Exercise: Which lines in the material below contain the string "kern"? Find each one and copy it out in full, treating uppercase and lowercase as different.

Dataset rows:
--- start ---

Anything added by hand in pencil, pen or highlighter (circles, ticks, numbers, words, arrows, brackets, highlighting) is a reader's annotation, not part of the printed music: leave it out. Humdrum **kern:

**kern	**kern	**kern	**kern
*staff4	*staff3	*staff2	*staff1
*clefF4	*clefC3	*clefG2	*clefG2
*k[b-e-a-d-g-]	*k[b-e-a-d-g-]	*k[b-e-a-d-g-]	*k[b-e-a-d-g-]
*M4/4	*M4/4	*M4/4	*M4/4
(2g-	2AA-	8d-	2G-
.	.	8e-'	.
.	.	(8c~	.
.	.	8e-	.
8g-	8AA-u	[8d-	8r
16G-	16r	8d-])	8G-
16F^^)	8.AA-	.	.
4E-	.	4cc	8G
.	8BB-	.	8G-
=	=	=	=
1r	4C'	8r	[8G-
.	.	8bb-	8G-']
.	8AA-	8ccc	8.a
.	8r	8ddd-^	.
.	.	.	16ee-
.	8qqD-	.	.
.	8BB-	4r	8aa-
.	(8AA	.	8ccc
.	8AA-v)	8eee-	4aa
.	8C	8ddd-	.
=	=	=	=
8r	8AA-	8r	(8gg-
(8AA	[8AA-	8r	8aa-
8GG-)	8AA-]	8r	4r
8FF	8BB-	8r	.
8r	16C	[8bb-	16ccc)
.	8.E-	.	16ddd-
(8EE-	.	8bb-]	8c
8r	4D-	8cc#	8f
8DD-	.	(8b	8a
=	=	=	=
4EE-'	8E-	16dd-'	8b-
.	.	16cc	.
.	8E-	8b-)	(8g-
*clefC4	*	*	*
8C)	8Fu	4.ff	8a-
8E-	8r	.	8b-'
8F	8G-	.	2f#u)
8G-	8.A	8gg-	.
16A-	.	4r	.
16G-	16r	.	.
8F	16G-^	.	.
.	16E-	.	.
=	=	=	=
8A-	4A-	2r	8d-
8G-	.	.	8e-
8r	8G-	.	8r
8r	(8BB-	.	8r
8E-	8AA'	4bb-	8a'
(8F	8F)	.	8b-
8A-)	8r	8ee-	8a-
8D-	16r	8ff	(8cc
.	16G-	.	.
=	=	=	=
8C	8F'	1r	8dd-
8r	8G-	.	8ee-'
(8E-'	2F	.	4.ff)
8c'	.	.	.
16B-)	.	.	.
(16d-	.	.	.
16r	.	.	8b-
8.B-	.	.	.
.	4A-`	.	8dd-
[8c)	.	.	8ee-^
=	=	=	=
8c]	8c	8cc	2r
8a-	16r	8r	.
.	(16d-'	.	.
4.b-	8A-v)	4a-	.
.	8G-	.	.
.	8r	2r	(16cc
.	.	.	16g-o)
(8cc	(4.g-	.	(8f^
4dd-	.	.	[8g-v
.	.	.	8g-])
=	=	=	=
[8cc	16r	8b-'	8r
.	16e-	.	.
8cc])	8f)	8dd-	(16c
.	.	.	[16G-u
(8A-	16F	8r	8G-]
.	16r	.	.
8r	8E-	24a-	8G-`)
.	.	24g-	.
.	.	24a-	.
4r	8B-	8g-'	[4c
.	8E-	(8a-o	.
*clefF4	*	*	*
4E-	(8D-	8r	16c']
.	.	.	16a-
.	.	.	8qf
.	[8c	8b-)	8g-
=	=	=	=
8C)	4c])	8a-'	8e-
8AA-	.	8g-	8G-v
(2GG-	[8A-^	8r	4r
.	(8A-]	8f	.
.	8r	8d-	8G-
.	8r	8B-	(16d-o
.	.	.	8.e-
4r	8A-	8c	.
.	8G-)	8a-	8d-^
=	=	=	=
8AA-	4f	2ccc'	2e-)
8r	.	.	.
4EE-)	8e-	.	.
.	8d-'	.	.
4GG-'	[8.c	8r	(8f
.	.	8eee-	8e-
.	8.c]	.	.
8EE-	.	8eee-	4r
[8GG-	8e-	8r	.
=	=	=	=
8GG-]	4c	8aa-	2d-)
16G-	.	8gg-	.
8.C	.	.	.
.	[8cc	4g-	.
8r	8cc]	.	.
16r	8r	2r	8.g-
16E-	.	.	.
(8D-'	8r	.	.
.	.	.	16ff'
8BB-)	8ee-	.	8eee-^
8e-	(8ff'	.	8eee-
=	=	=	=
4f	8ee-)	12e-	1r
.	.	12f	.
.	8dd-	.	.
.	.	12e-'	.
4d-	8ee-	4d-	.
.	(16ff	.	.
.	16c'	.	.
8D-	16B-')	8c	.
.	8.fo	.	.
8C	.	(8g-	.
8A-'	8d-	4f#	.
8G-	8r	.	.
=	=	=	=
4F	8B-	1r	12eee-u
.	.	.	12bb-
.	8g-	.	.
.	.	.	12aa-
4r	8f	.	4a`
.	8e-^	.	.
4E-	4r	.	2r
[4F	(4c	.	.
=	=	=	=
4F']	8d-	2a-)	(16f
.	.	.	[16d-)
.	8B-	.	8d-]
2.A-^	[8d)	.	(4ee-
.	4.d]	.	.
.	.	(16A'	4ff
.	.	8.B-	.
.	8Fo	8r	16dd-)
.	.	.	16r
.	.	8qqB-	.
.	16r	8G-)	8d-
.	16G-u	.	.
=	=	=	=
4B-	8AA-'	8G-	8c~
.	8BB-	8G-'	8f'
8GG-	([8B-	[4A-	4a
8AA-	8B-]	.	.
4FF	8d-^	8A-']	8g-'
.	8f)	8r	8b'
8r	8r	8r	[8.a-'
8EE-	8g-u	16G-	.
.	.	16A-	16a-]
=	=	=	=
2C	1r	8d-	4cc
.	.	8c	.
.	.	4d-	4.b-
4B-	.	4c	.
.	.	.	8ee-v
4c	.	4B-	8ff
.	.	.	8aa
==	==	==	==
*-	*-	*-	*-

--- end ---

Result for this exercise:
Anything added by hand in pencil, pen or highlighter (circles, ticks, numbers, words, arrows, brackets, highlighting) is a reader's annotation, not part of the printed music: leave it out. Humdrum **kern:
**kern	**kern	**kern	**kern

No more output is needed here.